Problem details:
After locating the line that contains "The second view gained the snow-white_AA_battery" in the data below, set down exactly that line and each one after it through the line that contains "What was the snow-white_compact_camera", and nothing more.

Input for this task:
--- START ---

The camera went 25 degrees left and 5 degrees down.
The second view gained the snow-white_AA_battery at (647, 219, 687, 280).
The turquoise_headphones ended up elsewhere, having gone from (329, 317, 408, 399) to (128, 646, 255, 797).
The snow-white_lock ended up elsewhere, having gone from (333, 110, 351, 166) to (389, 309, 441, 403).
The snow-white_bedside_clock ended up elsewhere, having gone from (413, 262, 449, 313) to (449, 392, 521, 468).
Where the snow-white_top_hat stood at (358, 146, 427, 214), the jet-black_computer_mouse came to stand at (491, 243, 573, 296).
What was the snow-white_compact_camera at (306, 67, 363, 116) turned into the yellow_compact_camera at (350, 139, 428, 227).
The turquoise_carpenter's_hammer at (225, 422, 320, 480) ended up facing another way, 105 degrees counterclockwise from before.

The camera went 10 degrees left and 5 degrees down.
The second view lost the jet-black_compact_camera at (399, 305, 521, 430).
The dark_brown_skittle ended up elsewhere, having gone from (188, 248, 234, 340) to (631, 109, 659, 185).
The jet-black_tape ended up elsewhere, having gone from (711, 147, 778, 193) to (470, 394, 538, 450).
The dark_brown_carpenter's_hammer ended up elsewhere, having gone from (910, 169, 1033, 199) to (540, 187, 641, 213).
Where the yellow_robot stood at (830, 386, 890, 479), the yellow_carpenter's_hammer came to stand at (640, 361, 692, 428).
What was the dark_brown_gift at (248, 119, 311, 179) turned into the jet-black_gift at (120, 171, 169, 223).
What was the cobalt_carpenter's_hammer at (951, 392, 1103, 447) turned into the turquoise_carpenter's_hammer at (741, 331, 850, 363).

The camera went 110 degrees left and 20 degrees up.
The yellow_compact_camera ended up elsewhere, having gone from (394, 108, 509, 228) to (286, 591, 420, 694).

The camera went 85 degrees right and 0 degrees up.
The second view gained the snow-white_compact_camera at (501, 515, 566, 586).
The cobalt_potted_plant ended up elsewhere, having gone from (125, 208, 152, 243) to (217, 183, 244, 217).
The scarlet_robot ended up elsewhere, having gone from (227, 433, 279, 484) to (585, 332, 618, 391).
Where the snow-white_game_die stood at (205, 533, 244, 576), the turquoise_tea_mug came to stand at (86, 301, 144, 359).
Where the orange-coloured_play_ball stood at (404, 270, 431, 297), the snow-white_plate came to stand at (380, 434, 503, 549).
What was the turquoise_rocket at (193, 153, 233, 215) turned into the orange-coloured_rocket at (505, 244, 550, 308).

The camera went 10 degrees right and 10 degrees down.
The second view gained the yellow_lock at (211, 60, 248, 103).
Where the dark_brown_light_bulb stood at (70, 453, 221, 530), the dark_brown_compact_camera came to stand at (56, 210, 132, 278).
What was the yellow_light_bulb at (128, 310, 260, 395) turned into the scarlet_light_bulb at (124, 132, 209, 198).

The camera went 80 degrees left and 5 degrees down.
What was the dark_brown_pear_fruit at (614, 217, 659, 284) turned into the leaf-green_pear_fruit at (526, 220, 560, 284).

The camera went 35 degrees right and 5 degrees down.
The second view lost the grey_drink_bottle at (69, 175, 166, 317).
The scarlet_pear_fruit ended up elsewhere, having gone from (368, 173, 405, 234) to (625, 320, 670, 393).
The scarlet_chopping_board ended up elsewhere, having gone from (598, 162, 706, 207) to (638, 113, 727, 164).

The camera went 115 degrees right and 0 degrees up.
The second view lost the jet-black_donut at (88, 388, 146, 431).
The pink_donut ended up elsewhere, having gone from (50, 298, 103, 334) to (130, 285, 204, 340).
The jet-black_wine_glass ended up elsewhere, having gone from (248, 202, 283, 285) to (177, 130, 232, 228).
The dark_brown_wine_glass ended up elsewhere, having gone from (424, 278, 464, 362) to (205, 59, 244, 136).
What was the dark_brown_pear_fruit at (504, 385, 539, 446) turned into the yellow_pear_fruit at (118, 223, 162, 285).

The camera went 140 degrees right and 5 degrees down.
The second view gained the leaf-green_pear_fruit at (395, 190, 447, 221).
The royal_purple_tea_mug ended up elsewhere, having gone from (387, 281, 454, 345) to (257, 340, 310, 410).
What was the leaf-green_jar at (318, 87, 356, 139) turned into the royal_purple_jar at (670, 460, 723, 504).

--- END ---

Result of the task:
The second view gained the snow-white_AA_battery at (647, 219, 687, 280).
The turquoise_headphones ended up elsewhere, having gone from (329, 317, 408, 399) to (128, 646, 255, 797).
The snow-white_lock ended up elsewhere, having gone from (333, 110, 351, 166) to (389, 309, 441, 403).
The snow-white_bedside_clock ended up elsewhere, having gone from (413, 262, 449, 313) to (449, 392, 521, 468).
Where the snow-white_top_hat stood at (358, 146, 427, 214), the jet-black_computer_mouse came to stand at (491, 243, 573, 296).
What was the snow-white_compact_camera at (306, 67, 363, 116) turned into the yellow_compact_camera at (350, 139, 428, 227).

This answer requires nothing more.